▶ WORK ORDER: Transcribe the entries exactly. Omit the pictures.

________________________________________

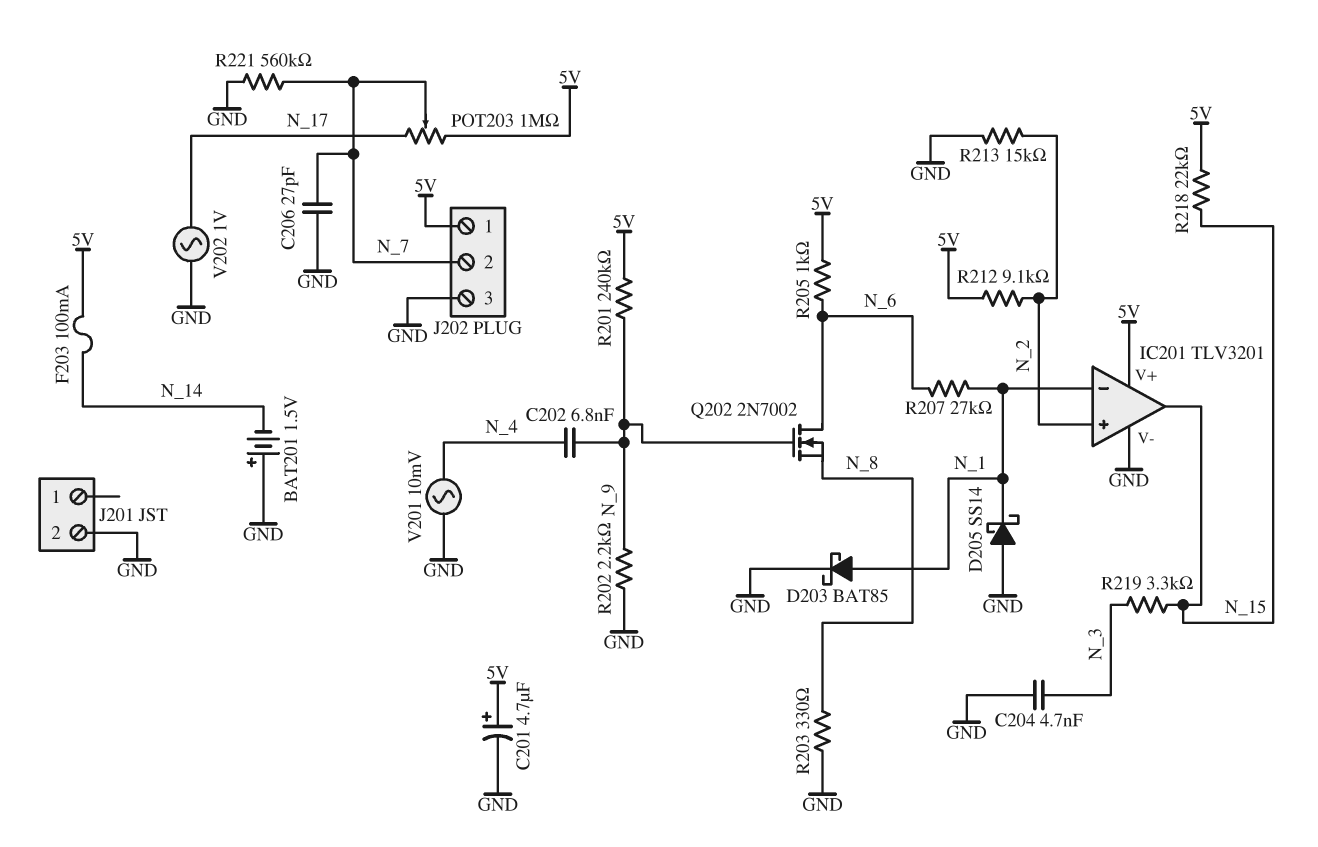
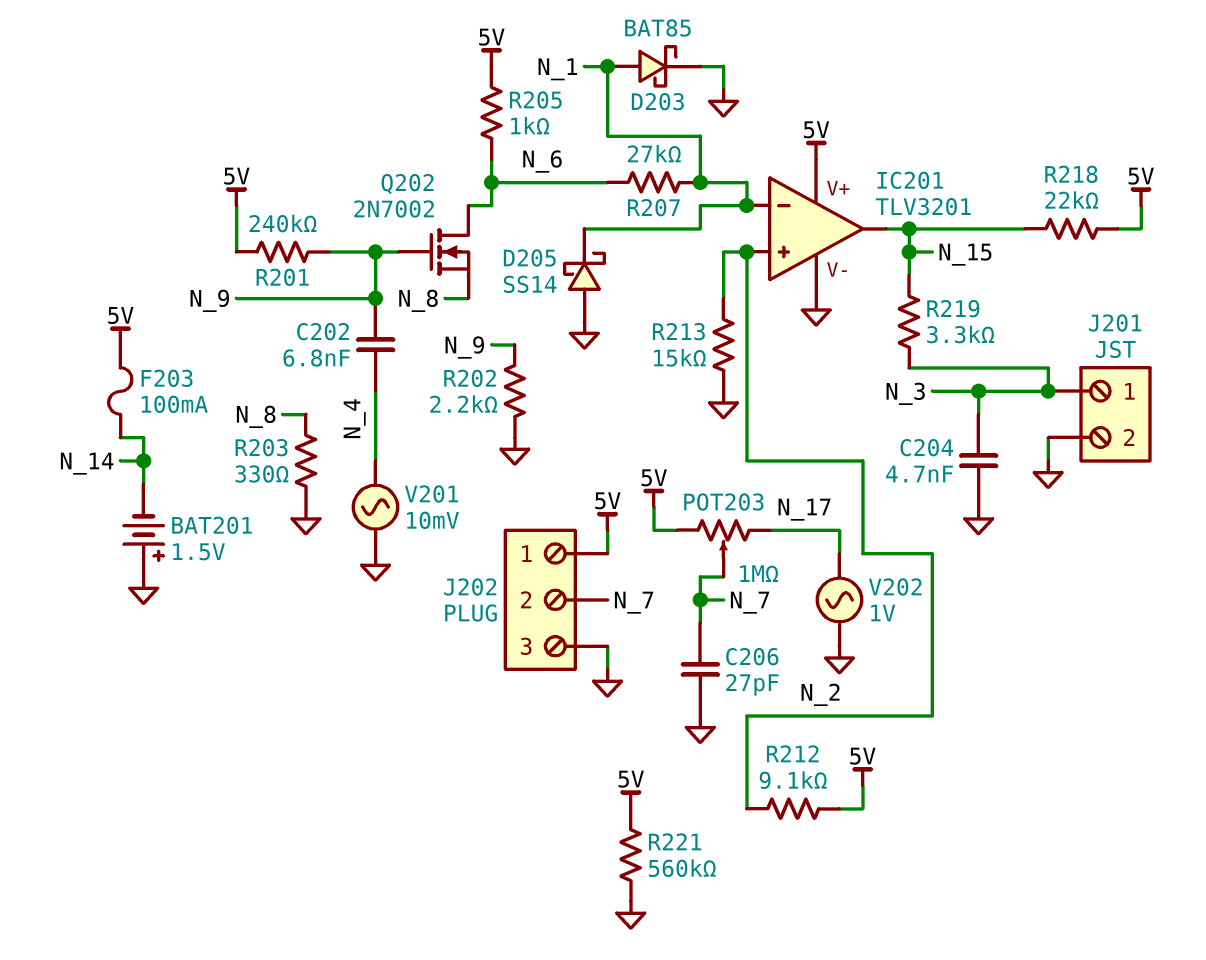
C201: 4.7uF (plus 5V, minus GND) -> none
J201 pin 1: none -> N_3
R221: 560k (GND, N_7) -> 560k (5V, GND)

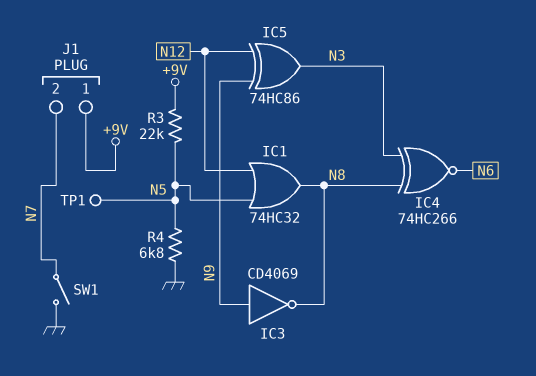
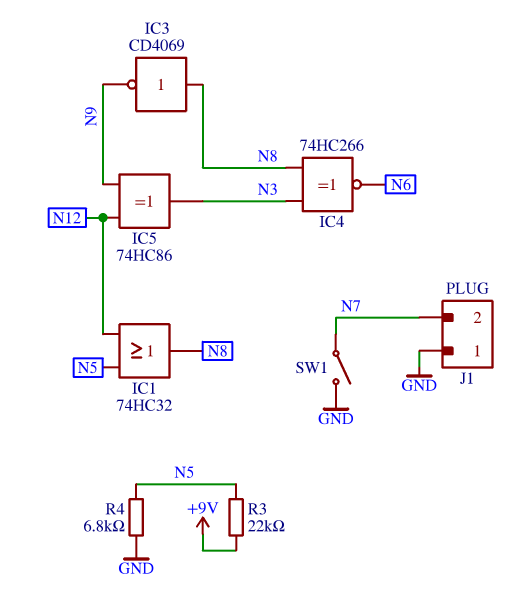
IC3: NOT CD4069 (in N9, out N8) -> NOT CD4069 (in N8, out N9)
J1 pin 1: +9V -> GND
TP1: test point (N5) -> none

________________________________________

▶ TASK RESULT:
C201: 4.7uF (plus 5V, minus GND) -> none
J201 pin 1: none -> N_3
R221: 560k (GND, N_7) -> 560k (5V, GND)

IC3: NOT CD4069 (in N9, out N8) -> NOT CD4069 (in N8, out N9)
J1 pin 1: +9V -> GND
TP1: test point (N5) -> none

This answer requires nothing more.